(Object state change records)

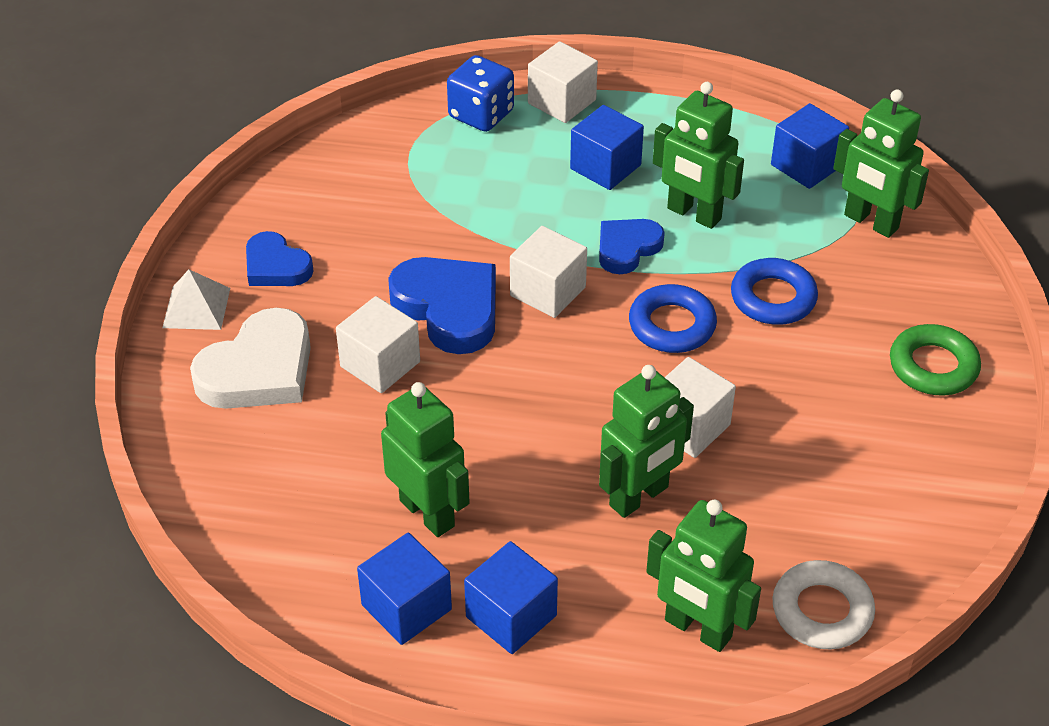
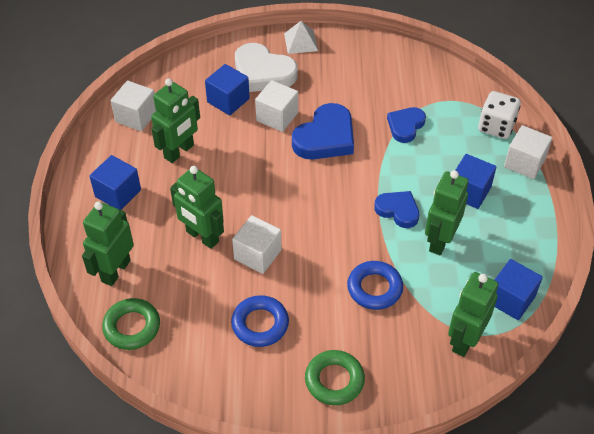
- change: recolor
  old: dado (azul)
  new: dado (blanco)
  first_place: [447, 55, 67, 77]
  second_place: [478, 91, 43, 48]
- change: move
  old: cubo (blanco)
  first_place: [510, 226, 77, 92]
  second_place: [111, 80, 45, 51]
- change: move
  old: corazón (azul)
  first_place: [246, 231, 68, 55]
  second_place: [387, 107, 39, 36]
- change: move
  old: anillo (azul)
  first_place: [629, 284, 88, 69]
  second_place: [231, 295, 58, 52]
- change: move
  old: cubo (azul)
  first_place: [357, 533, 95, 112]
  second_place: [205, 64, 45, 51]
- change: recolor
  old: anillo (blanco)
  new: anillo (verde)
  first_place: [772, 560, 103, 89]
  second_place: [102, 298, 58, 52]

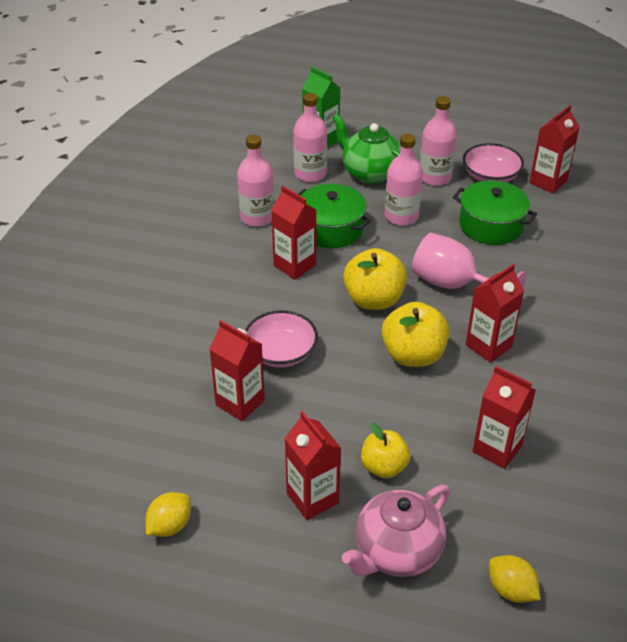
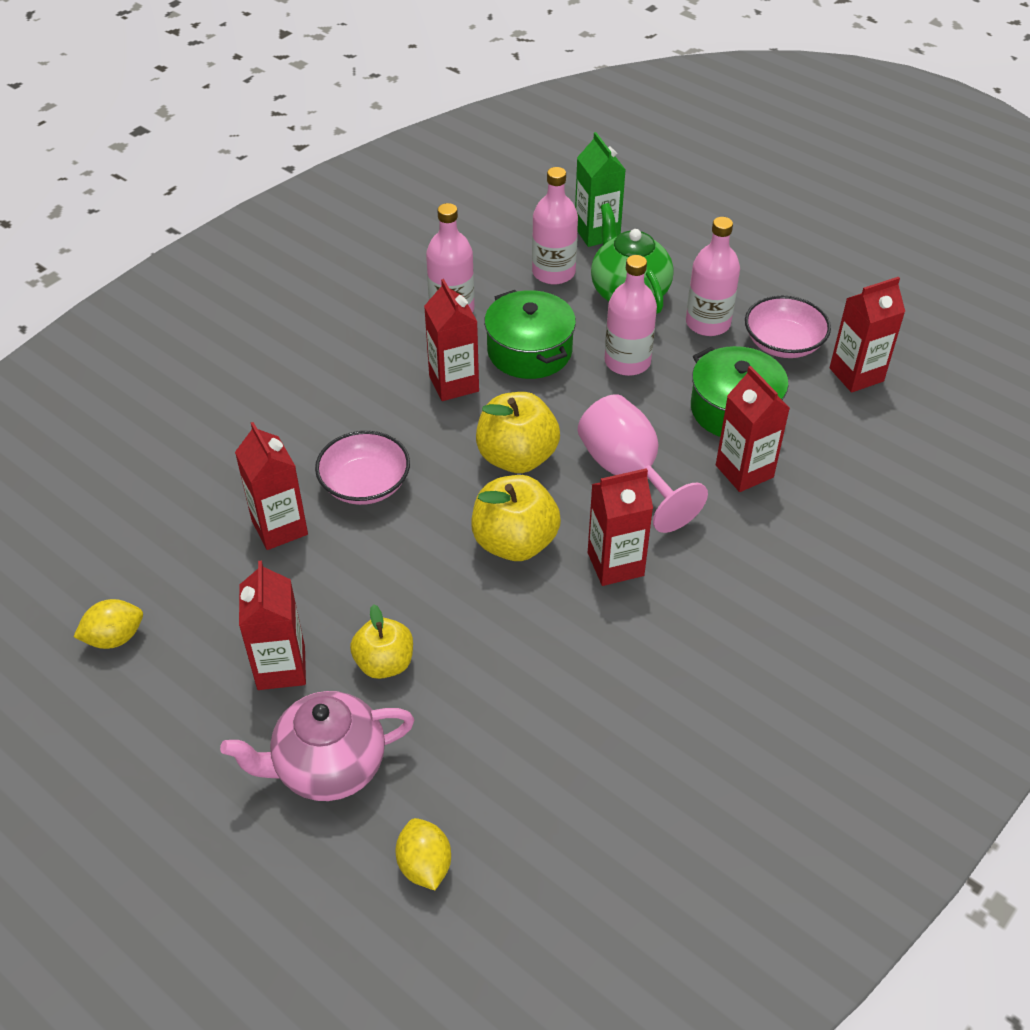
- change: move
  old: cartón de leche (rojo)
  first_place: [473, 366, 63, 103]
  second_place: [716, 366, 74, 126]

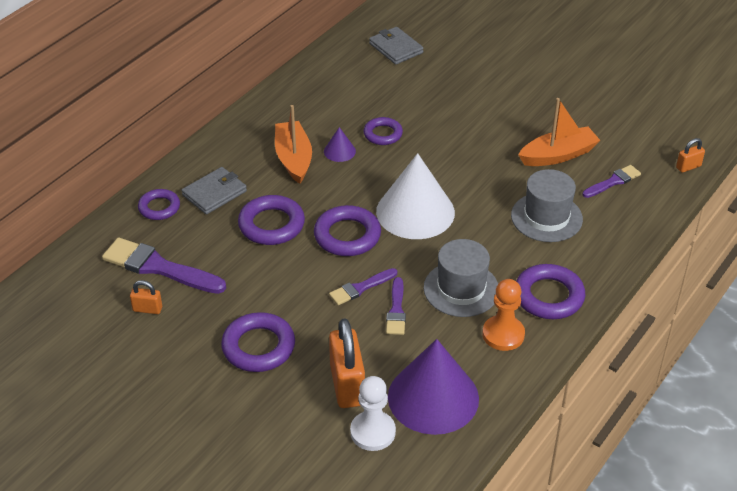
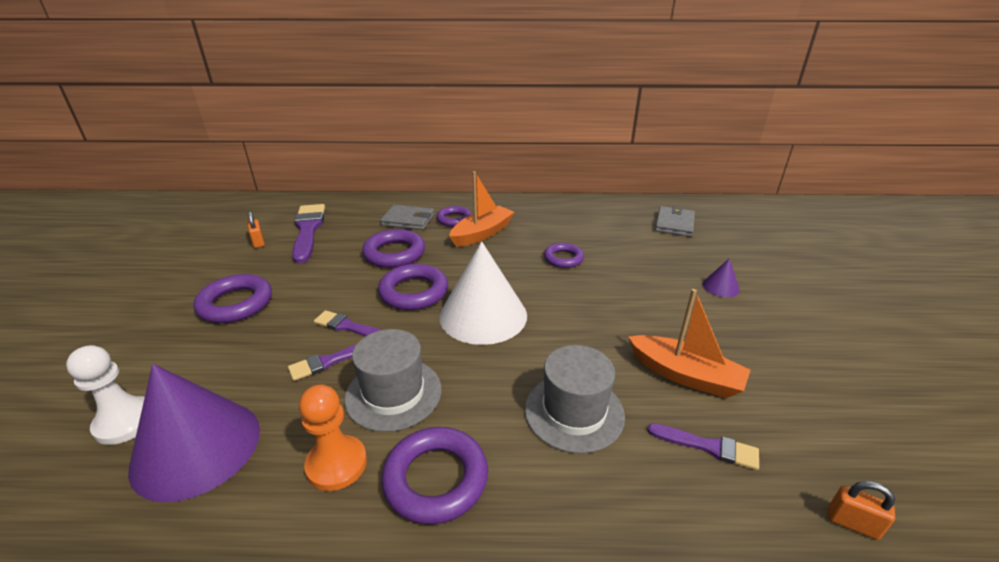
- change: move
  old: cono (morado)
  first_place: [324, 127, 32, 35]
  second_place: [702, 258, 38, 39]
- change: move
  old: anillo (morado)
  first_place: [138, 189, 42, 31]
  second_place: [436, 206, 36, 21]
- change: delete
  old: candado (naranja)
  first_place: [329, 318, 36, 90]

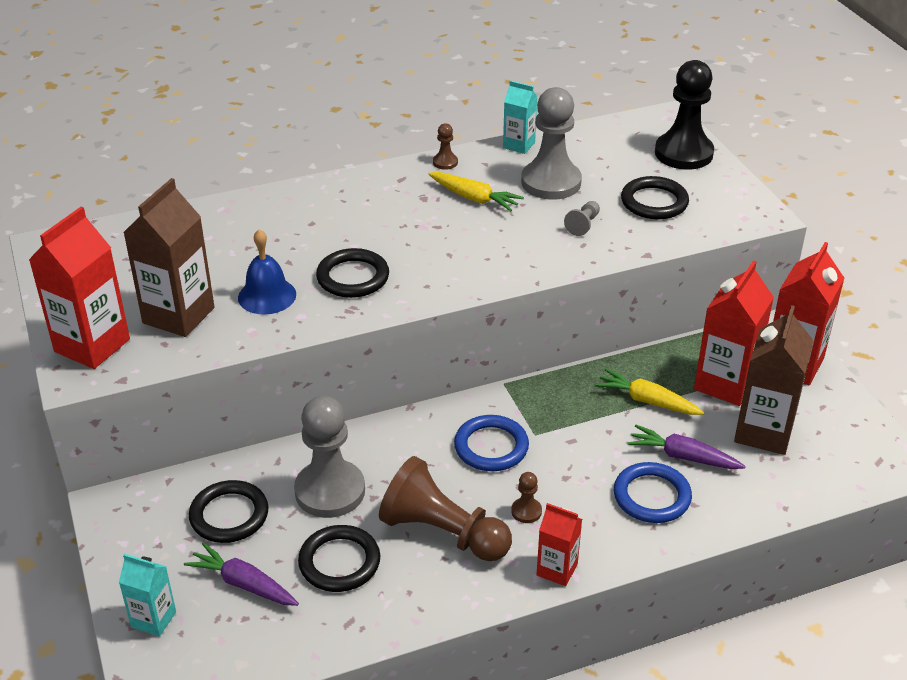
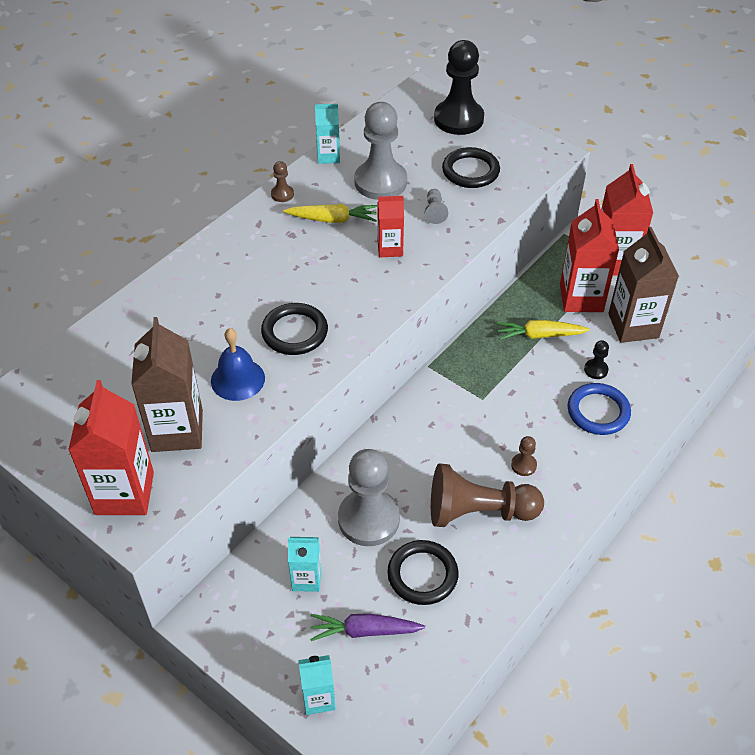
- change: delete
  old: anillo (azul)
  first_place: [454, 415, 75, 56]
- change: replace
  old: zanahoria (morado)
  new: peón (negro)
  first_place: [628, 425, 118, 44]
  second_place: [584, 340, 25, 39]
- change: replace
  old: anillo (negro)
  new: cartón de leche (turquesa)
  first_place: [189, 480, 80, 63]
  second_place: [288, 537, 33, 55]
- change: move
  old: cartón de leche (rojo)
  first_place: [537, 503, 45, 83]
  second_place: [377, 196, 27, 61]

HOW TO COMPLETE THIS TASK :: Your answer must be a single number: the count of lines above that contain the string "blanco".

RESULT :: 3